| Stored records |
= = =

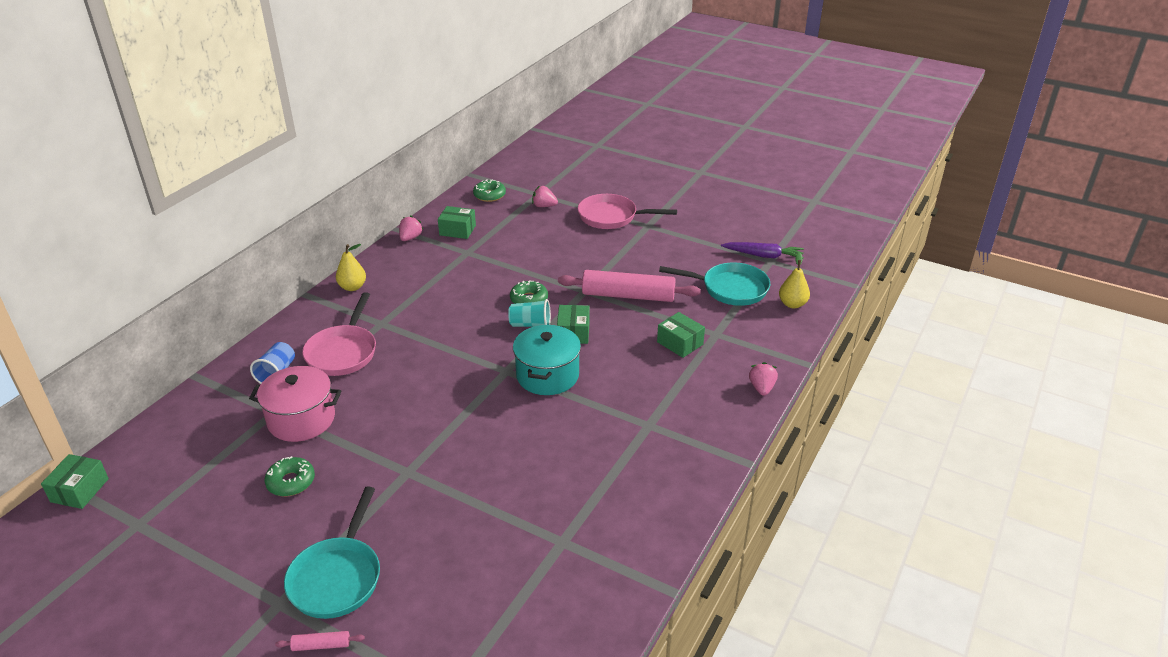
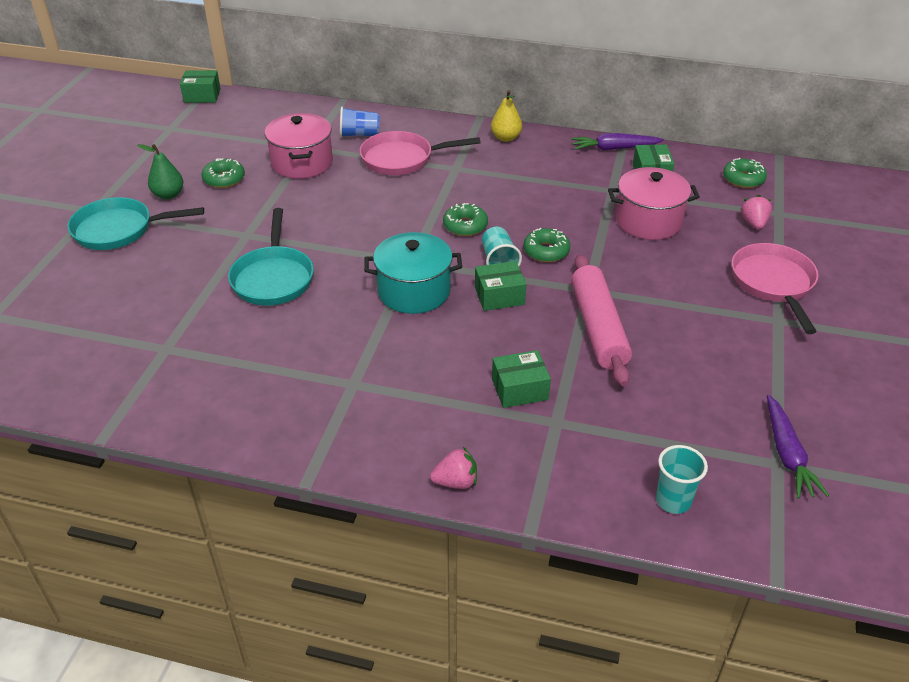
camera: 75 degrees right, 5 degrees up
(292, 531) = (168, 195): none -> green pear
(321, 645) = (50, 240): pink rolling pin -> none
(410, 238) = (614, 148): pink strawberry -> purple carrot
(472, 333) = (465, 226): none -> green donut
(517, 246) = (648, 221): none -> pink pot
(680, 343) = (519, 389): green box -> green box turned 45 degrees clockwise
(730, 289) = (672, 425): turquoise pan -> turquoise pan (273, 278)
(792, 304) = (673, 501): yellow pear -> turquoise cup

= = =

| Assignment |
For each line above that contains the word "green", give the line as it is written.

| Expected output |
(292, 531) = (168, 195): none -> green pear
(472, 333) = (465, 226): none -> green donut
(680, 343) = (519, 389): green box -> green box turned 45 degrees clockwise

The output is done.